[WHAT YOU ARE ASKED TO DO] Locate the line that contains "none -> yellow key [230,413,311,441]" in the entries below, then repeat it and every following line through the line that contains "blue boat [217,458,253,485]", exactly, and no others.
* * * * * * * * *
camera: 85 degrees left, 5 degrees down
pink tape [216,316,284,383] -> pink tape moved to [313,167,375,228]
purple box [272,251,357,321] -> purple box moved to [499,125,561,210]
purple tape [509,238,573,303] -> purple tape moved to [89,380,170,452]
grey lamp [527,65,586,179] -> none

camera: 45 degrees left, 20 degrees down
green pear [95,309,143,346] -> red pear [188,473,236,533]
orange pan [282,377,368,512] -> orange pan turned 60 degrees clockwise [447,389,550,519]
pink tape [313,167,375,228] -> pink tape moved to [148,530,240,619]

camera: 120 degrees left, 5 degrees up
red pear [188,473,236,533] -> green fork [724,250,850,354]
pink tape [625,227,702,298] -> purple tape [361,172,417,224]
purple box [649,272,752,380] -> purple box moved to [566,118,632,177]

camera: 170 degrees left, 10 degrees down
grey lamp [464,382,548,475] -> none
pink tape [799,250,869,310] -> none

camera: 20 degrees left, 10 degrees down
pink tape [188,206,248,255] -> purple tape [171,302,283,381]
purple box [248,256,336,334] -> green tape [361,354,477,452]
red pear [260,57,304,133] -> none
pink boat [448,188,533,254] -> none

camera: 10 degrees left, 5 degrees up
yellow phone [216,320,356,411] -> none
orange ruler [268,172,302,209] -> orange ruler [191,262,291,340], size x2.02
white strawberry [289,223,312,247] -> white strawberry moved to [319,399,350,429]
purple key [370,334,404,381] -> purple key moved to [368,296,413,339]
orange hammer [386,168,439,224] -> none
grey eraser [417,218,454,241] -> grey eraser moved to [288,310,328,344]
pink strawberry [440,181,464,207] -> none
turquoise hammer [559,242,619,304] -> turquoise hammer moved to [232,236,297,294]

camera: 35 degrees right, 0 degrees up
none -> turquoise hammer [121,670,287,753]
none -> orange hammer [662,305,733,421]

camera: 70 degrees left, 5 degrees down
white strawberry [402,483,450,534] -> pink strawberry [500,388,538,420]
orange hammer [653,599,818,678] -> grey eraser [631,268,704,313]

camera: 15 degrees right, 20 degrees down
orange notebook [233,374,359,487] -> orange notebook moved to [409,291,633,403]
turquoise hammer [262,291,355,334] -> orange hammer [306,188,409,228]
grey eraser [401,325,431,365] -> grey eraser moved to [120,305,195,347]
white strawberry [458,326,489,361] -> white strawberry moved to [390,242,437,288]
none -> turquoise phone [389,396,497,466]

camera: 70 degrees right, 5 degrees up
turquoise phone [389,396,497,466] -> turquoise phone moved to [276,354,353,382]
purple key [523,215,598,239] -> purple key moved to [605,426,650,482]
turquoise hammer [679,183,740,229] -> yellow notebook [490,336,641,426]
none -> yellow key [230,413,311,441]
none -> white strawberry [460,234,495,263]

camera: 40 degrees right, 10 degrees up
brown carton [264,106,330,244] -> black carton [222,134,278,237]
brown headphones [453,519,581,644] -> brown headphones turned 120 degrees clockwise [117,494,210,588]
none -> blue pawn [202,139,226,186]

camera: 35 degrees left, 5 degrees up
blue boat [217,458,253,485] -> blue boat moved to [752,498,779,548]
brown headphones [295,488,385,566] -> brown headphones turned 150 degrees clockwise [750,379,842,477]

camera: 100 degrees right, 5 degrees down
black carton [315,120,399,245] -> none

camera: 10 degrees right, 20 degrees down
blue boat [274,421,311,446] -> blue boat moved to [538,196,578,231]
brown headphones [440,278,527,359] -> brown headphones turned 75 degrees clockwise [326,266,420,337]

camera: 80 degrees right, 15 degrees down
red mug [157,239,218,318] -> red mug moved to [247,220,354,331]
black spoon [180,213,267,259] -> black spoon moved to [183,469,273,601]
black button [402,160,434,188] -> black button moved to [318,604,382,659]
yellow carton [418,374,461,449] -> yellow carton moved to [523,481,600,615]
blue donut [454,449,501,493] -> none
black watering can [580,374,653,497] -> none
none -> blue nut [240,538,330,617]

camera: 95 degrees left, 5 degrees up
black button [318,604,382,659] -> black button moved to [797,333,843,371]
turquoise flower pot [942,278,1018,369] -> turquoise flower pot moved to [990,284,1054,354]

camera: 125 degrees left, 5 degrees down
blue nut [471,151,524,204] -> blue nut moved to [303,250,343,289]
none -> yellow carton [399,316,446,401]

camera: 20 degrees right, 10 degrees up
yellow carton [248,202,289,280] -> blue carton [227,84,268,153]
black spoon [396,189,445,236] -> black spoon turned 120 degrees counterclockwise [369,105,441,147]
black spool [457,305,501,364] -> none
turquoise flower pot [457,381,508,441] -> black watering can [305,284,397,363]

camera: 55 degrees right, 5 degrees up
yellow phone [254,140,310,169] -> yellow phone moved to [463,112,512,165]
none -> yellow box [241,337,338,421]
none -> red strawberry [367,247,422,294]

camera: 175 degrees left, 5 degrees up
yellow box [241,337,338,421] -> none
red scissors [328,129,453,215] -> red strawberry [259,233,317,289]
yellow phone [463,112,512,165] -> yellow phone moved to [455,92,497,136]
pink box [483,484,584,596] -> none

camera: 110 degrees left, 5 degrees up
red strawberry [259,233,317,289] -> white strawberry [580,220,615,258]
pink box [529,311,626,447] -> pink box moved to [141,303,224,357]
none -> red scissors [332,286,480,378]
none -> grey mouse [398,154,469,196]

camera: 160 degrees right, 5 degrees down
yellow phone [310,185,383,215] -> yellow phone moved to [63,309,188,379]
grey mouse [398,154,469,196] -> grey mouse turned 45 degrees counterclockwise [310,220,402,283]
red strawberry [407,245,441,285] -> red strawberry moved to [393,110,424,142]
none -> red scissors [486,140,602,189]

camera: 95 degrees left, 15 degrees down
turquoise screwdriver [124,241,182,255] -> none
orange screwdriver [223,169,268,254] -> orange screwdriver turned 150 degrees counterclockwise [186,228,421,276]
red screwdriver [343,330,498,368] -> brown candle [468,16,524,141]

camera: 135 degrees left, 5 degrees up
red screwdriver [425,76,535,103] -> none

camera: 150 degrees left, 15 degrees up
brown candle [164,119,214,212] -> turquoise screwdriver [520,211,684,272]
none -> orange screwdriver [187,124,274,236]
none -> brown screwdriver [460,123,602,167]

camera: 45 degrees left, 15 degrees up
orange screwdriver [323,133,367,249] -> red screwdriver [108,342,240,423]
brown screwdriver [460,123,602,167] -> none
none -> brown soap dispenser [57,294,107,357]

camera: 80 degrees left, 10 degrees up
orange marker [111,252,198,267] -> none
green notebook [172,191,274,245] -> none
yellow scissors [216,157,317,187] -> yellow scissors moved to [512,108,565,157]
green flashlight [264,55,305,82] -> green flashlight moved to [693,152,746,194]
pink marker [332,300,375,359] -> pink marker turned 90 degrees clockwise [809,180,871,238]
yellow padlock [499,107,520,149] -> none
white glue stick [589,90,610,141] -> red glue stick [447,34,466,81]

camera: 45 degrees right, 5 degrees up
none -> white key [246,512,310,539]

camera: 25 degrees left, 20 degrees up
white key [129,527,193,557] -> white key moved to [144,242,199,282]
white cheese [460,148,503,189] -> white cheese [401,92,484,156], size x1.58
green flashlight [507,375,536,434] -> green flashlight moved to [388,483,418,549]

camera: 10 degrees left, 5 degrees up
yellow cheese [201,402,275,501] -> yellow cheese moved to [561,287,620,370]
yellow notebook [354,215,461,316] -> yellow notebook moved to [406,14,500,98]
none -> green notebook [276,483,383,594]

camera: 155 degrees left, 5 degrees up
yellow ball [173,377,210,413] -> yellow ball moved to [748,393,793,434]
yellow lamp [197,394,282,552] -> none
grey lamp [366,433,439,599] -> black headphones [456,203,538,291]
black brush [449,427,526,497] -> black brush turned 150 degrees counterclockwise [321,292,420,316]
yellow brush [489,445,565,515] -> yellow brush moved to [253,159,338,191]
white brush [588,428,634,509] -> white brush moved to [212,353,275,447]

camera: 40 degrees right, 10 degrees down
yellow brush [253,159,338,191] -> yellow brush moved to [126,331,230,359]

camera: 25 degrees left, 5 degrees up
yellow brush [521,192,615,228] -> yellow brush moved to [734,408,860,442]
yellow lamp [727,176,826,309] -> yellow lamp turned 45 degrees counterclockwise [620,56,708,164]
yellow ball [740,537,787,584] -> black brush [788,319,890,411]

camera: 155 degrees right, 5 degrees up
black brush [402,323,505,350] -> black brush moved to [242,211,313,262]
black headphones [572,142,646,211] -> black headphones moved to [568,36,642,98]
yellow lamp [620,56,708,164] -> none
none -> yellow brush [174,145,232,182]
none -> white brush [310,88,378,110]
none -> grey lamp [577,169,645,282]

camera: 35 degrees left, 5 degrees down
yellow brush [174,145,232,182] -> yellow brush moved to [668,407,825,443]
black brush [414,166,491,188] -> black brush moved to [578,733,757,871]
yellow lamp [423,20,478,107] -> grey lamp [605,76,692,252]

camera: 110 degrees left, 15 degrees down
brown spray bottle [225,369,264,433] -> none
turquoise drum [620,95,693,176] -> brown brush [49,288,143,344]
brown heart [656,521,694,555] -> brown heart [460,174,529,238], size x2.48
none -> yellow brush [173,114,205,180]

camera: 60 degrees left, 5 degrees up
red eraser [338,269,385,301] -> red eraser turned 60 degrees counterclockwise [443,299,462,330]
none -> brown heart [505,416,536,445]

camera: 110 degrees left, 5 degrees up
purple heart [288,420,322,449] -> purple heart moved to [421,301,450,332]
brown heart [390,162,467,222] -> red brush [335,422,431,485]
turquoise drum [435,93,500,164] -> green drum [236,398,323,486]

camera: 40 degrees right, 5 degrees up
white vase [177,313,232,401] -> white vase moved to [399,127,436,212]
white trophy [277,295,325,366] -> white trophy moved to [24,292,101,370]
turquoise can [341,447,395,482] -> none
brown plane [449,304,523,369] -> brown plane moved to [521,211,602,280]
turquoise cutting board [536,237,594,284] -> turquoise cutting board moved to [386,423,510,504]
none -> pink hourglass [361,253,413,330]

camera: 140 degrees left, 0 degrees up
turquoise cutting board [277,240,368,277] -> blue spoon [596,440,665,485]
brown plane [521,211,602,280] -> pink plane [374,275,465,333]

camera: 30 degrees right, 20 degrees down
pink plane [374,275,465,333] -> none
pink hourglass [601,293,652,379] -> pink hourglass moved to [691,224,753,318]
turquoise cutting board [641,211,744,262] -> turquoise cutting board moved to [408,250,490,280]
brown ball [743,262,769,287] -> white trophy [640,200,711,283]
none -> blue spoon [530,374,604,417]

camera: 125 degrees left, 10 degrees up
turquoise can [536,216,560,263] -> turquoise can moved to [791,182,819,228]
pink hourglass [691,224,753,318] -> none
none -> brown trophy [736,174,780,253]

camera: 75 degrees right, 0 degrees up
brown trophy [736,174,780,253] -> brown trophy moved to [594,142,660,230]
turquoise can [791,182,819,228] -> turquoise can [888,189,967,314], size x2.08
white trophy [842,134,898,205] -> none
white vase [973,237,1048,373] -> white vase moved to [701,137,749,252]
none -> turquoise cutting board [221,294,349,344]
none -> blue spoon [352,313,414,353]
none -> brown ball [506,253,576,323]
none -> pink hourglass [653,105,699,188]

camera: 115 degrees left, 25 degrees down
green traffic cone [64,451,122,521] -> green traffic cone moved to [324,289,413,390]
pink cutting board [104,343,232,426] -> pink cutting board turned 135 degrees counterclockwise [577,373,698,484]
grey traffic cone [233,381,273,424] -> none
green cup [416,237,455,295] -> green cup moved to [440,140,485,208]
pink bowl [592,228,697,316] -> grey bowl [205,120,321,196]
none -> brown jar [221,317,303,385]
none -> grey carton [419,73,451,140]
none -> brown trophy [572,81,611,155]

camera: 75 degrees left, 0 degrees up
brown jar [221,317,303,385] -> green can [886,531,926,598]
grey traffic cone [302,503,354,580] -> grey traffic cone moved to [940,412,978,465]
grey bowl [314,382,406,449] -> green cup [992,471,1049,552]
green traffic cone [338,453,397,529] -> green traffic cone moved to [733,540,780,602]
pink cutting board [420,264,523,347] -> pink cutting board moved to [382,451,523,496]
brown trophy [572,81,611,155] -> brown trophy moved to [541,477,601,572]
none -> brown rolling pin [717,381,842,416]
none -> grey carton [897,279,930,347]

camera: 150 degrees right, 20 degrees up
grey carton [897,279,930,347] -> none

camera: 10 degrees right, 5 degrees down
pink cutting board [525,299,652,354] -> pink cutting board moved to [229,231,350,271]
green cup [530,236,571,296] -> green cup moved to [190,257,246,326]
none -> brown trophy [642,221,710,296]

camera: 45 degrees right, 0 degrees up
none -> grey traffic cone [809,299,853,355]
* * * * * * * * *
[TASK RESPONSE]
none -> yellow key [230,413,311,441]
none -> white strawberry [460,234,495,263]

camera: 40 degrees right, 10 degrees up
brown carton [264,106,330,244] -> black carton [222,134,278,237]
brown headphones [453,519,581,644] -> brown headphones turned 120 degrees clockwise [117,494,210,588]
none -> blue pawn [202,139,226,186]

camera: 35 degrees left, 5 degrees up
blue boat [217,458,253,485] -> blue boat moved to [752,498,779,548]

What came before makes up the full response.